* Task to complete *
Each line of the records below that contains "bottle" needs to be copied.

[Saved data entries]

----------------------------------------

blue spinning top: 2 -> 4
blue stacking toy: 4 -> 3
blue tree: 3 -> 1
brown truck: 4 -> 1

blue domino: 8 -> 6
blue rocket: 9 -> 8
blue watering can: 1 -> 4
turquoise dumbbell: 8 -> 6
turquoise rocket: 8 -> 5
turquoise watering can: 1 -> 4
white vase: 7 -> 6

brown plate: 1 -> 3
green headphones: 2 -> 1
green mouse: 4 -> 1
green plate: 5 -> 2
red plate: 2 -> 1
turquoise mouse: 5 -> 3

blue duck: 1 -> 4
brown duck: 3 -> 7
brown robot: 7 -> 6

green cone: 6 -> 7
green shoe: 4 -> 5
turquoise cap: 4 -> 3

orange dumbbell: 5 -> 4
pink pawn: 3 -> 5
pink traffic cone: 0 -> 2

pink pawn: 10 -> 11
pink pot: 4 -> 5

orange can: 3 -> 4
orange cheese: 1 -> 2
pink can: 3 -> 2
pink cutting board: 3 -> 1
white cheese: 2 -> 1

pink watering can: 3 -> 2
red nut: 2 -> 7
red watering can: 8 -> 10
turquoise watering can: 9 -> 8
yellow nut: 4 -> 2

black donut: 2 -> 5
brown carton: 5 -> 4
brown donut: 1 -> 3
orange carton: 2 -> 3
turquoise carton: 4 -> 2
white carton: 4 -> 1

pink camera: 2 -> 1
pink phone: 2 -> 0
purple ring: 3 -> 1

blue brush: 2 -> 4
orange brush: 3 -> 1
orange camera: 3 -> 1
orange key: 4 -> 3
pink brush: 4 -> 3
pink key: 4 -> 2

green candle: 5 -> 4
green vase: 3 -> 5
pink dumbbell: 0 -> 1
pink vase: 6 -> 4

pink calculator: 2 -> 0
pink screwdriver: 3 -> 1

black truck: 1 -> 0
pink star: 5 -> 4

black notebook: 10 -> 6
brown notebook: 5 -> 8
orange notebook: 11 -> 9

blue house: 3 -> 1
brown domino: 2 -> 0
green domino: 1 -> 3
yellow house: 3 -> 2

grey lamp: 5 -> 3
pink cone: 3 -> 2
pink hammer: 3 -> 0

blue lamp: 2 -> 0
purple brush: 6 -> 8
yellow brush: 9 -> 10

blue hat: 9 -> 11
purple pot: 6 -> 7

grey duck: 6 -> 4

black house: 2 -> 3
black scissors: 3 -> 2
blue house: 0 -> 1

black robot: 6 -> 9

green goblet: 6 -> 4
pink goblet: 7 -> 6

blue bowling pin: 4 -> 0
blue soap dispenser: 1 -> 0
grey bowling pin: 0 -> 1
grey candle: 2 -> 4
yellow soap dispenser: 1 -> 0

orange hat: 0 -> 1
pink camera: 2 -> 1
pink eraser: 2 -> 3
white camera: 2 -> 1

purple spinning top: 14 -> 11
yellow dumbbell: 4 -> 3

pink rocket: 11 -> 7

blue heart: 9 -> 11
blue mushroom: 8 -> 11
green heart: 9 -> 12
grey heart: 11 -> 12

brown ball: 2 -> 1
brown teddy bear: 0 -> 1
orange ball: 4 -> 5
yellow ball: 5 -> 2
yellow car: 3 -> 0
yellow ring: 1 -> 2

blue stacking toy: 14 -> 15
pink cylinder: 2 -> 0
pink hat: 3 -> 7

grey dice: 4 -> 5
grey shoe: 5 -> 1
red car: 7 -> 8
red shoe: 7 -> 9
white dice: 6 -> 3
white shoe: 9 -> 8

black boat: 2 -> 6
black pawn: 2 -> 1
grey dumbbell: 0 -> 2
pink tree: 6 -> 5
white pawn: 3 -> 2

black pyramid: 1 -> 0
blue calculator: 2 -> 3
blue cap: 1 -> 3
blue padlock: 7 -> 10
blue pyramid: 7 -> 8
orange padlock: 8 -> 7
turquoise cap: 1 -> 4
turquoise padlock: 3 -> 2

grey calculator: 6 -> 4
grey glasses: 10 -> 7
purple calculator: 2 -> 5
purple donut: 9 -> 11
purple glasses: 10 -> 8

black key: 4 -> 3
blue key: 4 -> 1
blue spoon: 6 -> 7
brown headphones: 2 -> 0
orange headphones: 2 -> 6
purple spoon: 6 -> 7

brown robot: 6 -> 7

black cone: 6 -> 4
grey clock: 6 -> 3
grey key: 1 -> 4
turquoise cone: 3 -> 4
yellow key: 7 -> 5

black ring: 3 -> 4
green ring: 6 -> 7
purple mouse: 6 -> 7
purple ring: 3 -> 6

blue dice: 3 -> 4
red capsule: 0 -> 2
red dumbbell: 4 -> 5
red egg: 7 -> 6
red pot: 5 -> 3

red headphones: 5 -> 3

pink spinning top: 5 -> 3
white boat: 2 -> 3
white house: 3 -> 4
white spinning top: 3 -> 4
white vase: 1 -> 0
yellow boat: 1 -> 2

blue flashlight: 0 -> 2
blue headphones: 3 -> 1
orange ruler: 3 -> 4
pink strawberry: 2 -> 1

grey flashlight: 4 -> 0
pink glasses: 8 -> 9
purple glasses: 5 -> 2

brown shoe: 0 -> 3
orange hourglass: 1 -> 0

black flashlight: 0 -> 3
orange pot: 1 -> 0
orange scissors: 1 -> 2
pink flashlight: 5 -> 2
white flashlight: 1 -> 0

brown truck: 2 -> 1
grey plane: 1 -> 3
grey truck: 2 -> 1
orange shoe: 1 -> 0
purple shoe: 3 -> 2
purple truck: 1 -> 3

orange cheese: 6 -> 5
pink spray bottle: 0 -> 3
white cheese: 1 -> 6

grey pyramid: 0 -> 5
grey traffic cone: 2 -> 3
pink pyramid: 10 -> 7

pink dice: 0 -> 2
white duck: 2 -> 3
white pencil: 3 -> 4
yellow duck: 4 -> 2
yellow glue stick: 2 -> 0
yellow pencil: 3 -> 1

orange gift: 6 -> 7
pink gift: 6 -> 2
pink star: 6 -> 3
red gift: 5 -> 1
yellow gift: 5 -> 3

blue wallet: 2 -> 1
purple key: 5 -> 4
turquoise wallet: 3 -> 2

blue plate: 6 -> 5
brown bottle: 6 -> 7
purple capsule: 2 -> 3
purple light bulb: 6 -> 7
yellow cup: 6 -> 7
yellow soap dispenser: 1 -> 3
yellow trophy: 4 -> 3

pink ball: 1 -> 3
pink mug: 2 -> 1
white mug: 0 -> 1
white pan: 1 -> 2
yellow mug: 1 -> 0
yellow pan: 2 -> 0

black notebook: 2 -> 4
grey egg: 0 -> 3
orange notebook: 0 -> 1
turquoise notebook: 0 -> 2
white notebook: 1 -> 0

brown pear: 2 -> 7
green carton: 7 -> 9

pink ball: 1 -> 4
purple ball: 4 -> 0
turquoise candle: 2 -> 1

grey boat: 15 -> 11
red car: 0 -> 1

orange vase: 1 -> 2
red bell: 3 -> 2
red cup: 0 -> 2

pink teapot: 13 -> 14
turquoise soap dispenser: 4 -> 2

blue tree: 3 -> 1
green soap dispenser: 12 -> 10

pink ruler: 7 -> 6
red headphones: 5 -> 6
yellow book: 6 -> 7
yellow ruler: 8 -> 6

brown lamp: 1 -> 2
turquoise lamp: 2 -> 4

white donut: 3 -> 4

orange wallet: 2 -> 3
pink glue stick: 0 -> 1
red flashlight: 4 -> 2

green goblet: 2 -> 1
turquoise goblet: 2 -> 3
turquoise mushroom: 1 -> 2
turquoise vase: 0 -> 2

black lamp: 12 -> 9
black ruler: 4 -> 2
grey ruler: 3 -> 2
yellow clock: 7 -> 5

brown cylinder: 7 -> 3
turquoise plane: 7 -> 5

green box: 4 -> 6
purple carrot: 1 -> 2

----------------------------------------

* Output for this exercise *
pink spray bottle: 0 -> 3
brown bottle: 6 -> 7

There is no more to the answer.